Brief: Copy every line from the records below that holds the word "green".

——

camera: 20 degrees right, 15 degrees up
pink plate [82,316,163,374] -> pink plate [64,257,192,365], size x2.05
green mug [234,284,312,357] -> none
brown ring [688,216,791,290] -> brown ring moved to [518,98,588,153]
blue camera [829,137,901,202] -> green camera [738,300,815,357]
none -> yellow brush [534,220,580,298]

——

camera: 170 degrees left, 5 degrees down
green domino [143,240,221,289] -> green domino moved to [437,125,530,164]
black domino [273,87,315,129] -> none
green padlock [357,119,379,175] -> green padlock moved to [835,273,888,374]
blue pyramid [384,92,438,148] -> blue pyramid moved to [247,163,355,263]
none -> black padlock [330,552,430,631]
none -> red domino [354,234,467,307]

——

Reply to the task:
green mug [234,284,312,357] -> none
blue camera [829,137,901,202] -> green camera [738,300,815,357]
green domino [143,240,221,289] -> green domino moved to [437,125,530,164]
green padlock [357,119,379,175] -> green padlock moved to [835,273,888,374]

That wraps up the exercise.